### EXERCISE REQUIREMENTS
Copy out the listing that follows exactly, dropping every picture.

(DATA Opens)

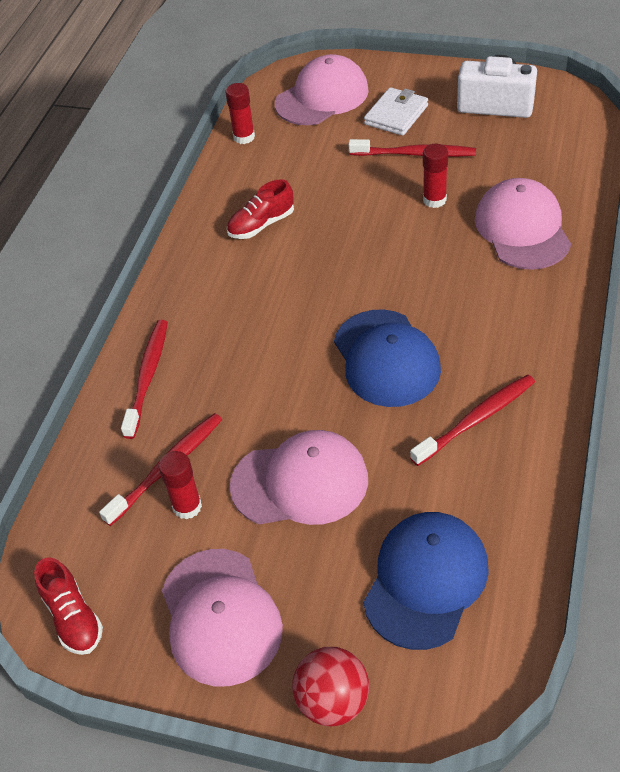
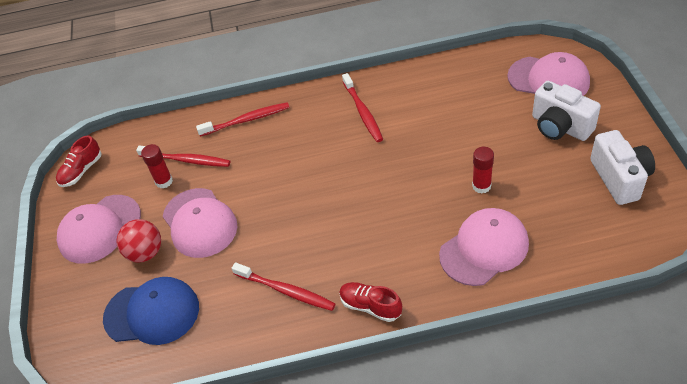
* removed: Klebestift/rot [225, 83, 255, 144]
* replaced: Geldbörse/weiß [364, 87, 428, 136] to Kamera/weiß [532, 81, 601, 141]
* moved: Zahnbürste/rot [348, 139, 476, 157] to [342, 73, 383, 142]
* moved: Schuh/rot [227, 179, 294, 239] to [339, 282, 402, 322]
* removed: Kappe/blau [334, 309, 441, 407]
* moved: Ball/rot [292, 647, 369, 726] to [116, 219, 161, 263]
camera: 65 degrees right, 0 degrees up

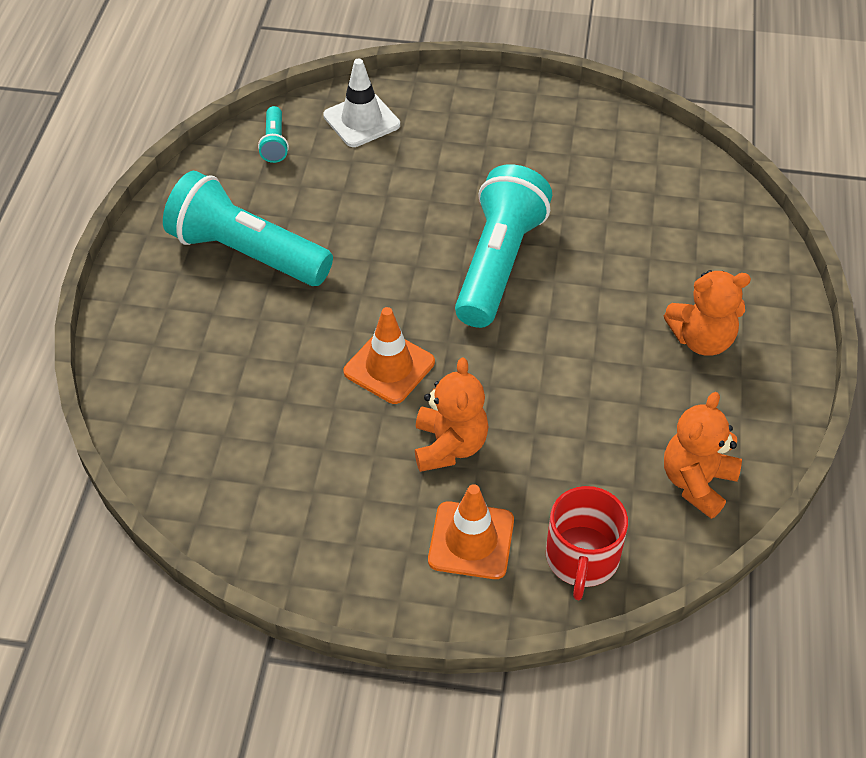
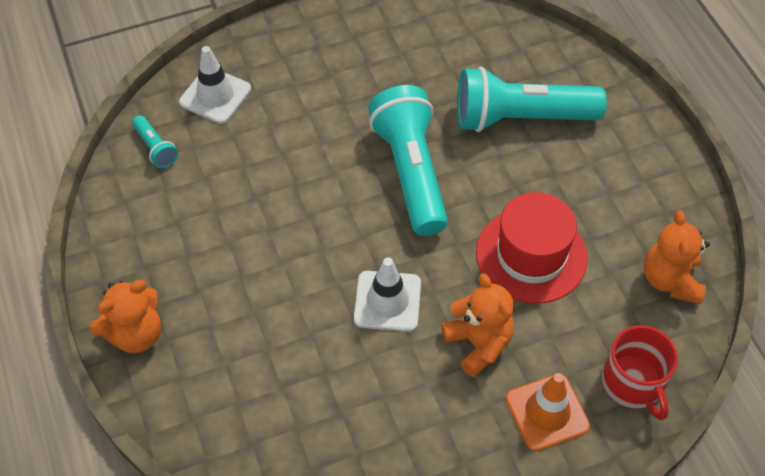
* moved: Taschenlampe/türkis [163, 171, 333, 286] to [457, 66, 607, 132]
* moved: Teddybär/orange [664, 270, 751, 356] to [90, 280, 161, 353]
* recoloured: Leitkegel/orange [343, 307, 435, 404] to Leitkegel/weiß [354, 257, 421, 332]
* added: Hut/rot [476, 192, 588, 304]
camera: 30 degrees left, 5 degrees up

(DATA Closes)

### EXERCISE RESPONSE
* removed: Klebestift/rot [225, 83, 255, 144]
* replaced: Geldbörse/weiß [364, 87, 428, 136] to Kamera/weiß [532, 81, 601, 141]
* moved: Zahnbürste/rot [348, 139, 476, 157] to [342, 73, 383, 142]
* moved: Schuh/rot [227, 179, 294, 239] to [339, 282, 402, 322]
* removed: Kappe/blau [334, 309, 441, 407]
* moved: Ball/rot [292, 647, 369, 726] to [116, 219, 161, 263]
camera: 65 degrees right, 0 degrees up

* moved: Taschenlampe/türkis [163, 171, 333, 286] to [457, 66, 607, 132]
* moved: Teddybär/orange [664, 270, 751, 356] to [90, 280, 161, 353]
* recoloured: Leitkegel/orange [343, 307, 435, 404] to Leitkegel/weiß [354, 257, 421, 332]
* added: Hut/rot [476, 192, 588, 304]
camera: 30 degrees left, 5 degrees up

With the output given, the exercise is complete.